→ Work order:
Apart from the pictures, reproduce the data below exactly as it stands.

▽

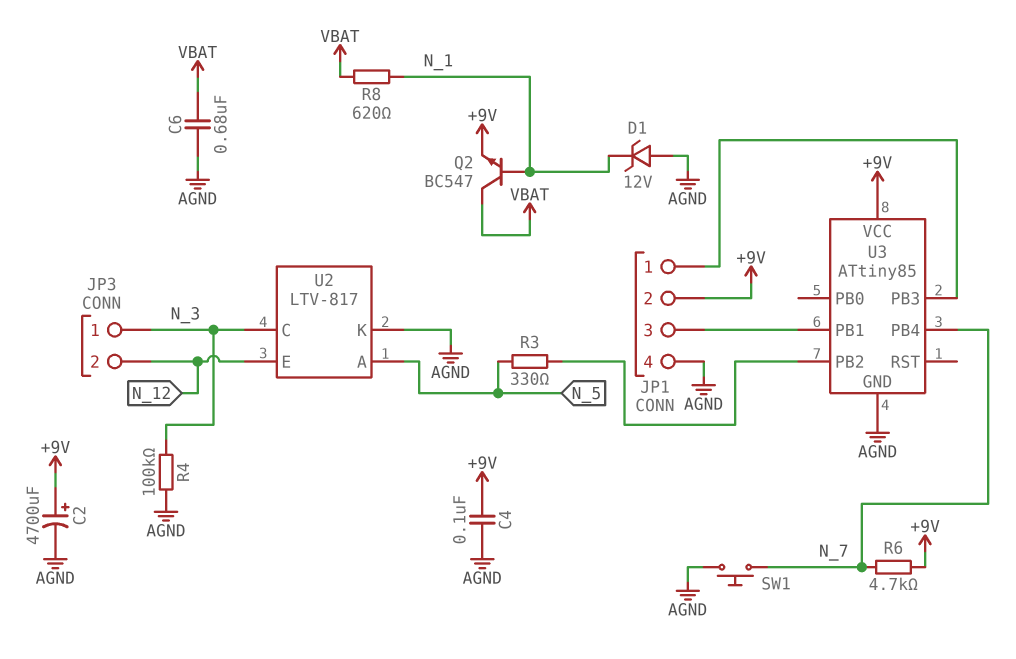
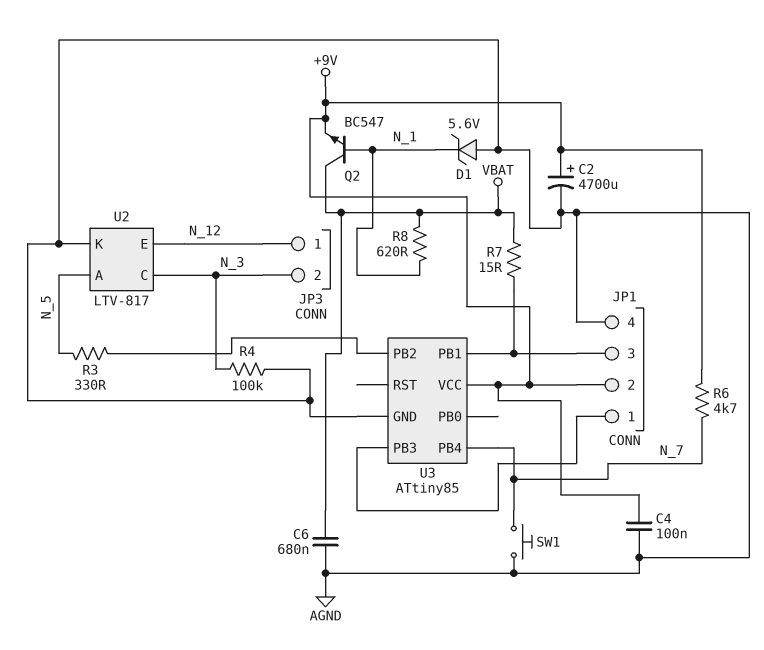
D1: zener 12V (A AGND, K N_1) -> zener 5.6V (A AGND, K N_1)
JP3 pin 1: N_3 -> N_12
JP3 pin 2: N_12 -> N_3
R7: none -> 15 (JP1/3, VBAT)

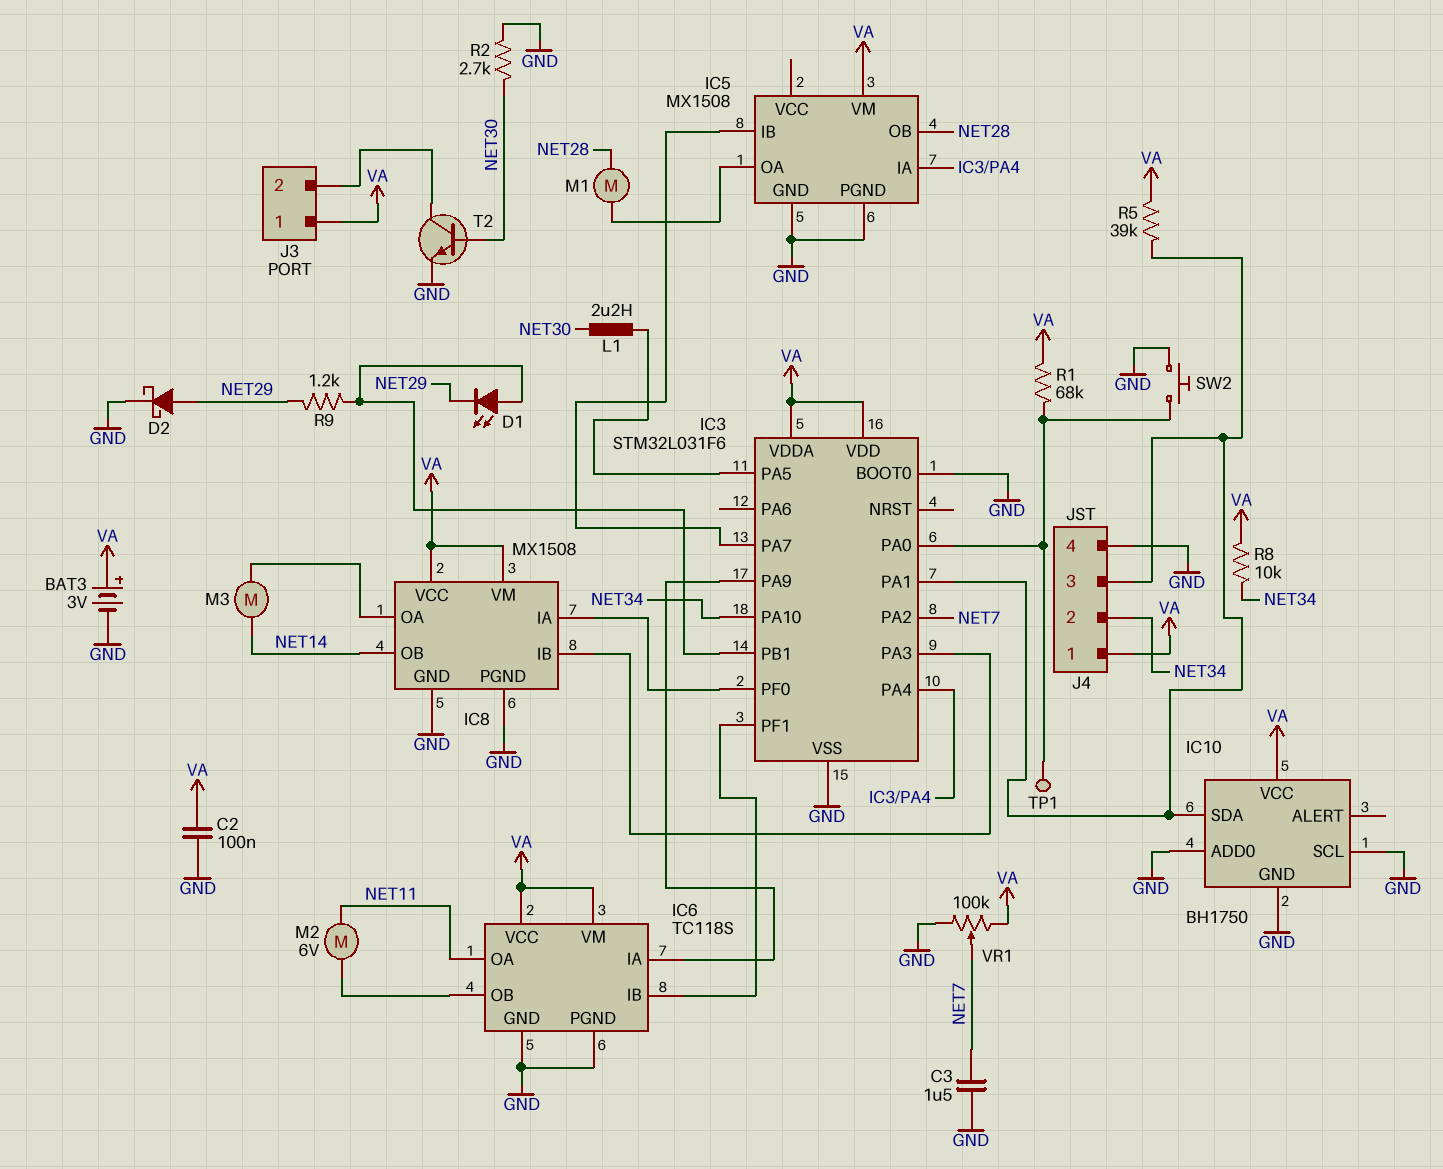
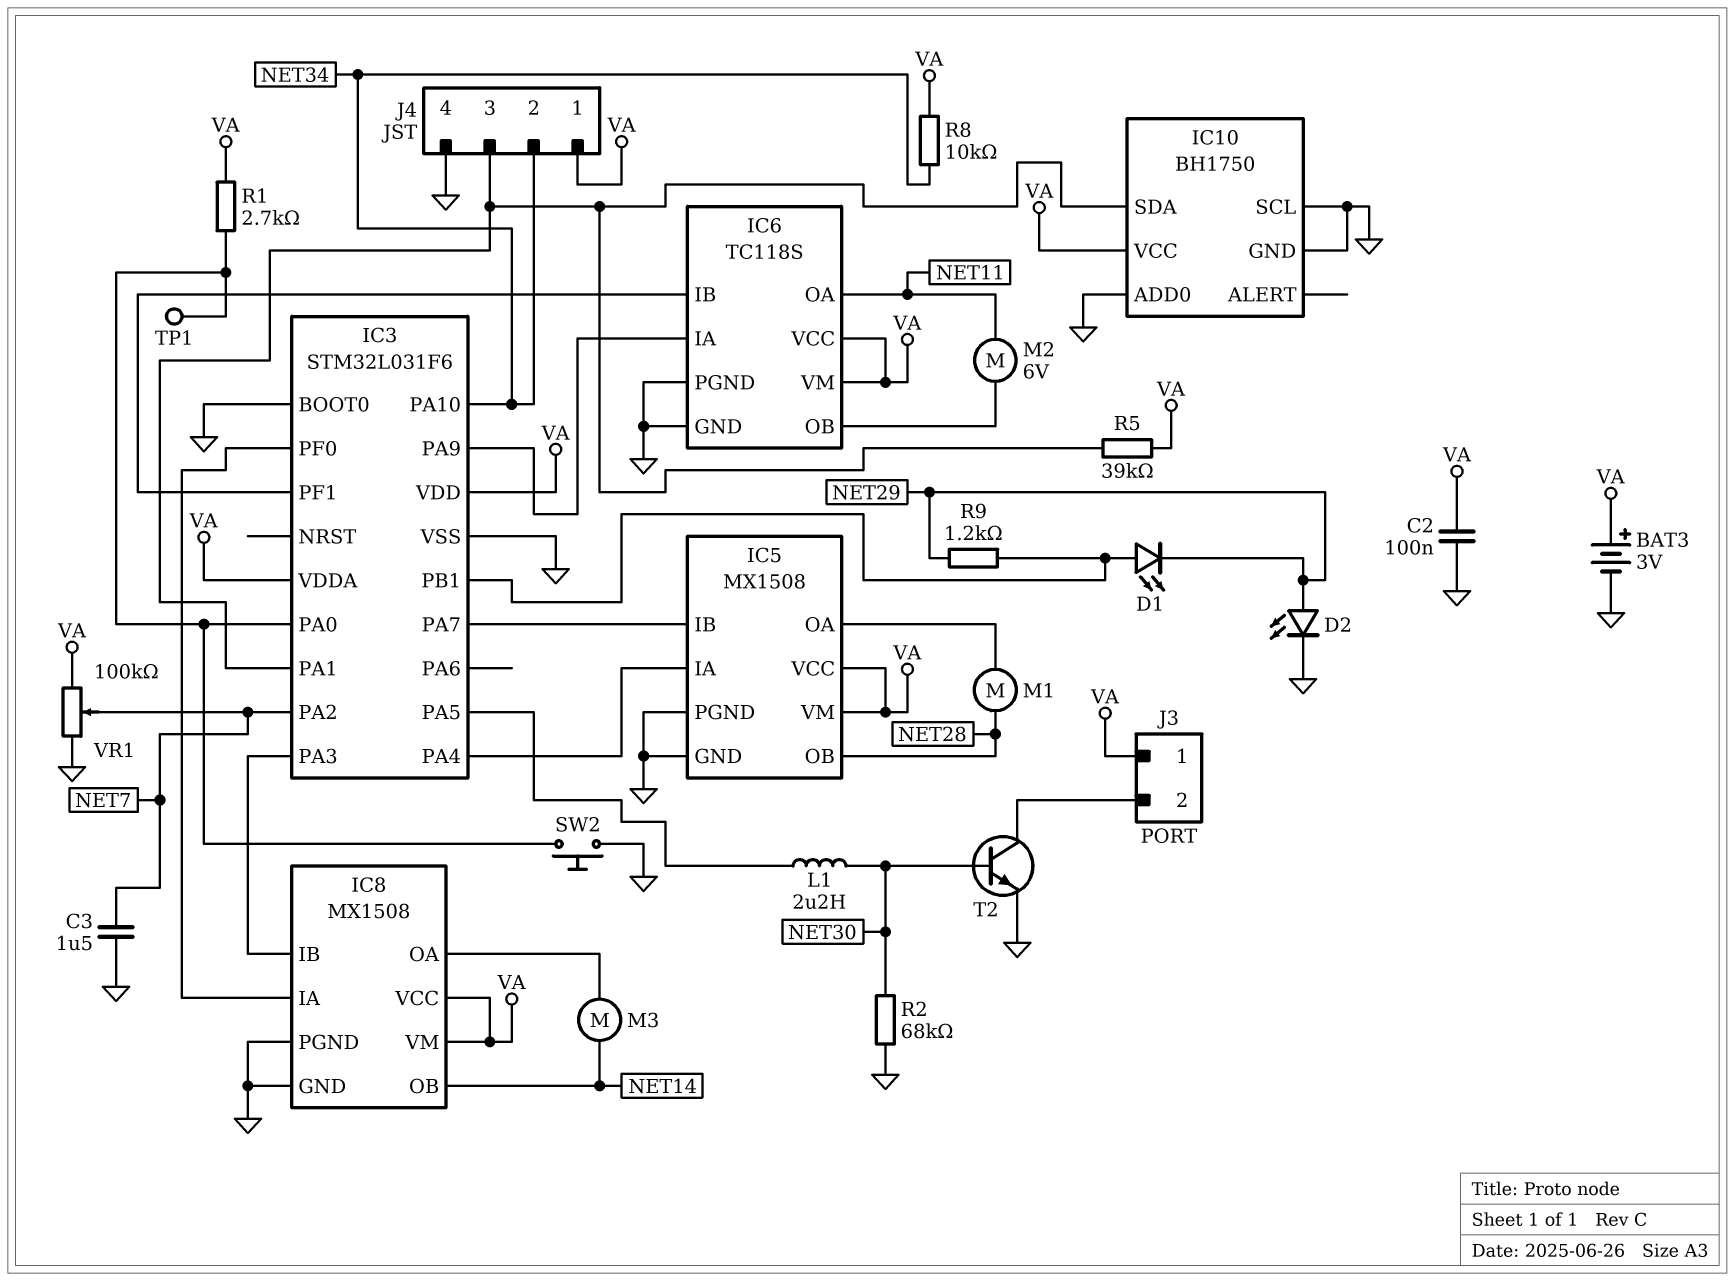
D2: schottky (A NET29, K GND) -> LED (A NET29, K GND)
IC5 pin VCC: none -> VA
R1: 68k (IC3/PA0, VA) -> 2.7k (IC3/PA0, VA)
R2: 2.7k (GND, NET30) -> 68k (GND, NET30)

△

→ The completed task:
D1: zener 12V (A AGND, K N_1) -> zener 5.6V (A AGND, K N_1)
JP3 pin 1: N_3 -> N_12
JP3 pin 2: N_12 -> N_3
R7: none -> 15 (JP1/3, VBAT)

D2: schottky (A NET29, K GND) -> LED (A NET29, K GND)
IC5 pin VCC: none -> VA
R1: 68k (IC3/PA0, VA) -> 2.7k (IC3/PA0, VA)
R2: 2.7k (GND, NET30) -> 68k (GND, NET30)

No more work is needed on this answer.